WORK INSTRUCTIONS >> What is wanted is an exact copy of all the entries.

RECORDS SUPPLIED >>
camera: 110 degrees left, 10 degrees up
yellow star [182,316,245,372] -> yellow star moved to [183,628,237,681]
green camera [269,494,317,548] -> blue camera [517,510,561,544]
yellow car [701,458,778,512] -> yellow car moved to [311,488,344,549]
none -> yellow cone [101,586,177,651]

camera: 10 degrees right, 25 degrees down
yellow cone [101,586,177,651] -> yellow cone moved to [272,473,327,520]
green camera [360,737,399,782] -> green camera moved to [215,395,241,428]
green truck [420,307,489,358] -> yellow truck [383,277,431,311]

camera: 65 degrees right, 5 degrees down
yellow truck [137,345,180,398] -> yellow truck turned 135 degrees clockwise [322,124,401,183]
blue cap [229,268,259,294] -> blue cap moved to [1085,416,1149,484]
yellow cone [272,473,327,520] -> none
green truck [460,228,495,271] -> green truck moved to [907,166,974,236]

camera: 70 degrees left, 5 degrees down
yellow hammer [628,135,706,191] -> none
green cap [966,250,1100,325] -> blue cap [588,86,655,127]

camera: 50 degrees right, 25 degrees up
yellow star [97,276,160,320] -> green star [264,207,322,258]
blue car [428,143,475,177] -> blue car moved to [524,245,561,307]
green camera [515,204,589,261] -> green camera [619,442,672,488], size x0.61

TASK RESPONSE >>
camera: 110 degrees left, 10 degrees up
yellow star [182,316,245,372] -> yellow star moved to [183,628,237,681]
green camera [269,494,317,548] -> blue camera [517,510,561,544]
yellow car [701,458,778,512] -> yellow car moved to [311,488,344,549]
none -> yellow cone [101,586,177,651]

camera: 10 degrees right, 25 degrees down
yellow cone [101,586,177,651] -> yellow cone moved to [272,473,327,520]
green camera [360,737,399,782] -> green camera moved to [215,395,241,428]
green truck [420,307,489,358] -> yellow truck [383,277,431,311]

camera: 65 degrees right, 5 degrees down
yellow truck [137,345,180,398] -> yellow truck turned 135 degrees clockwise [322,124,401,183]
blue cap [229,268,259,294] -> blue cap moved to [1085,416,1149,484]
yellow cone [272,473,327,520] -> none
green truck [460,228,495,271] -> green truck moved to [907,166,974,236]

camera: 70 degrees left, 5 degrees down
yellow hammer [628,135,706,191] -> none
green cap [966,250,1100,325] -> blue cap [588,86,655,127]

camera: 50 degrees right, 25 degrees up
yellow star [97,276,160,320] -> green star [264,207,322,258]
blue car [428,143,475,177] -> blue car moved to [524,245,561,307]
green camera [515,204,589,261] -> green camera [619,442,672,488], size x0.61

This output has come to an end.